*Exercise prompt*.
Reproduce the whole listing exactly, omitting any picture it holds.

*Available data*.
%%

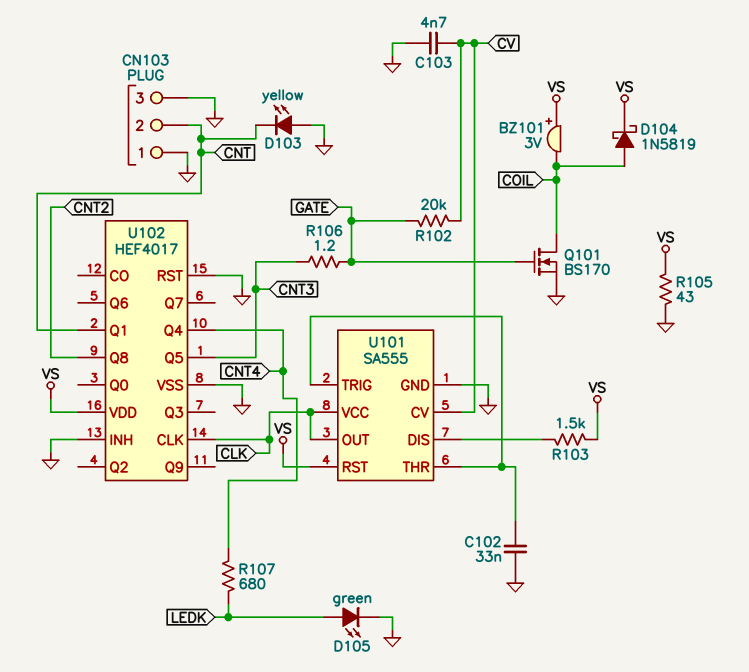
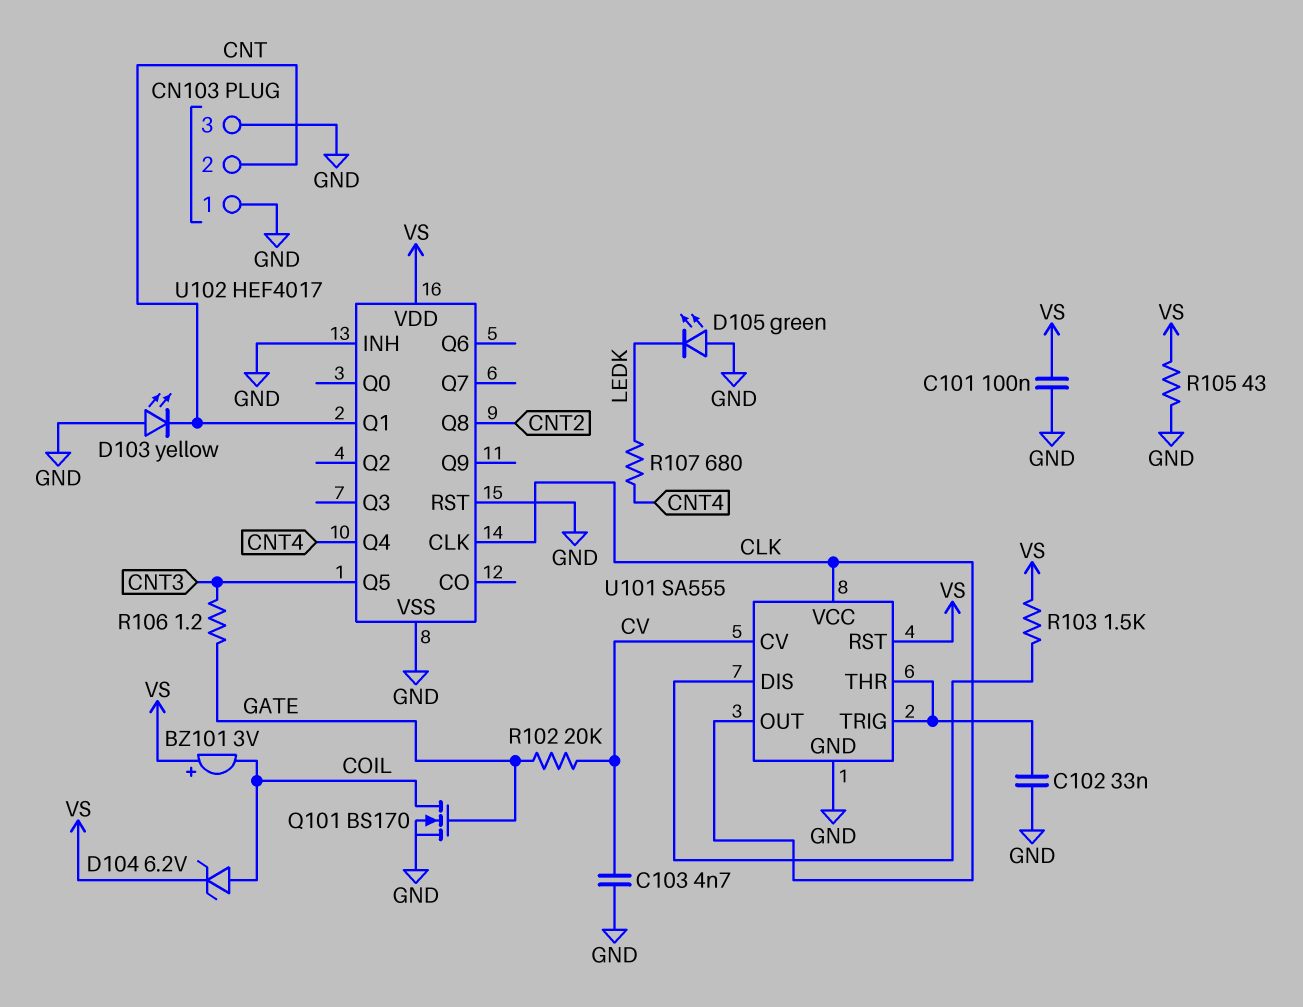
C101: none -> 100nF (GND, VS)
D104: schottky 1N5819 (A COIL, K VS) -> zener 6.2V (A COIL, K VS)
D105: LED green (A LEDK, K GND) -> LED green (A GND, K LEDK)

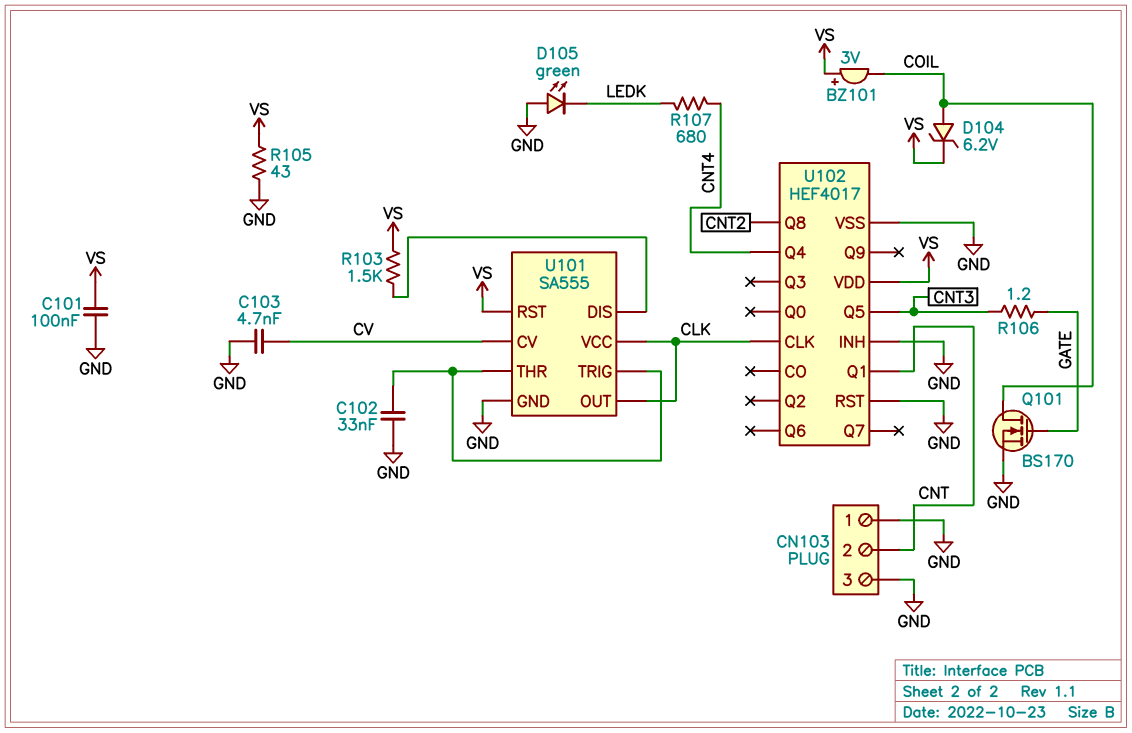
D103: LED yellow (A GND, K CNT) -> none
R102: 20k (CV, GATE) -> none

%%

*Reply*.
C101: none -> 100nF (GND, VS)
D104: schottky 1N5819 (A COIL, K VS) -> zener 6.2V (A COIL, K VS)
D105: LED green (A LEDK, K GND) -> LED green (A GND, K LEDK)

D103: LED yellow (A GND, K CNT) -> none
R102: 20k (CV, GATE) -> none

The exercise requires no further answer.